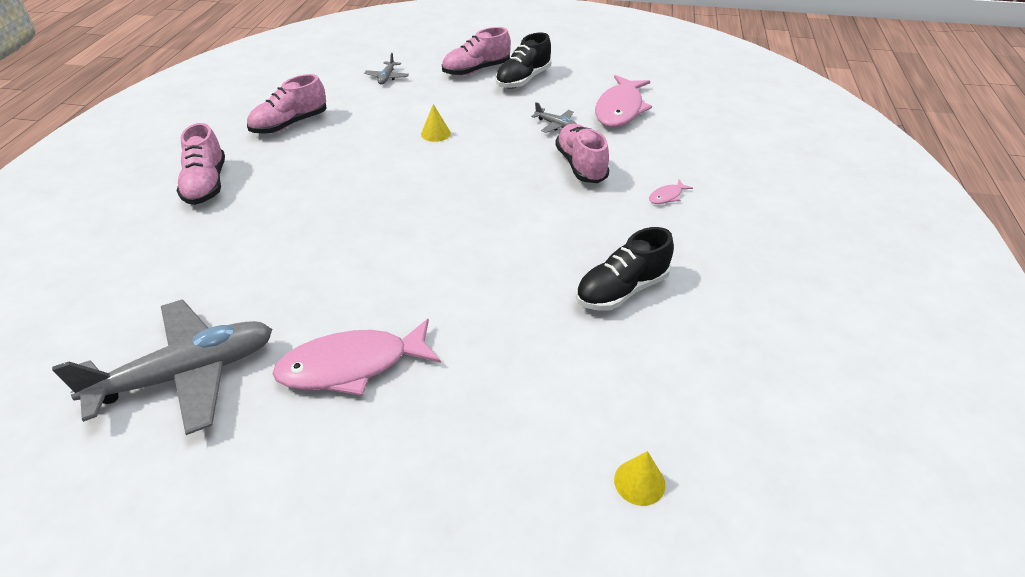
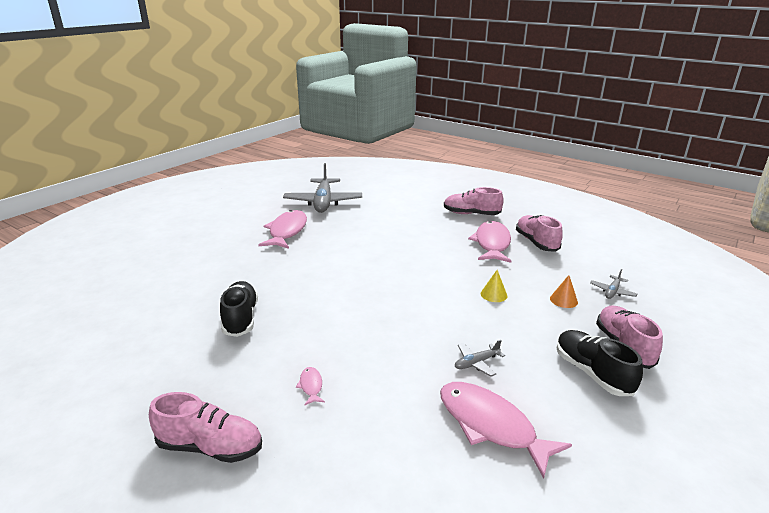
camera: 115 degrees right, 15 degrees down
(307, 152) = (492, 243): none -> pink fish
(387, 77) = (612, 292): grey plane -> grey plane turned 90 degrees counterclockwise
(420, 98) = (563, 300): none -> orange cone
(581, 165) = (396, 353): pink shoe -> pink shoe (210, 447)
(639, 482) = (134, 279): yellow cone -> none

====================

WHAT TO WORK ON –
Verbatim output of the entries is required, with each image left out.

EXERCISE SOLUTION –
camera: 115 degrees right, 15 degrees down
(307, 152) = (492, 243): none -> pink fish
(387, 77) = (612, 292): grey plane -> grey plane turned 90 degrees counterclockwise
(420, 98) = (563, 300): none -> orange cone
(581, 165) = (396, 353): pink shoe -> pink shoe (210, 447)
(639, 482) = (134, 279): yellow cone -> none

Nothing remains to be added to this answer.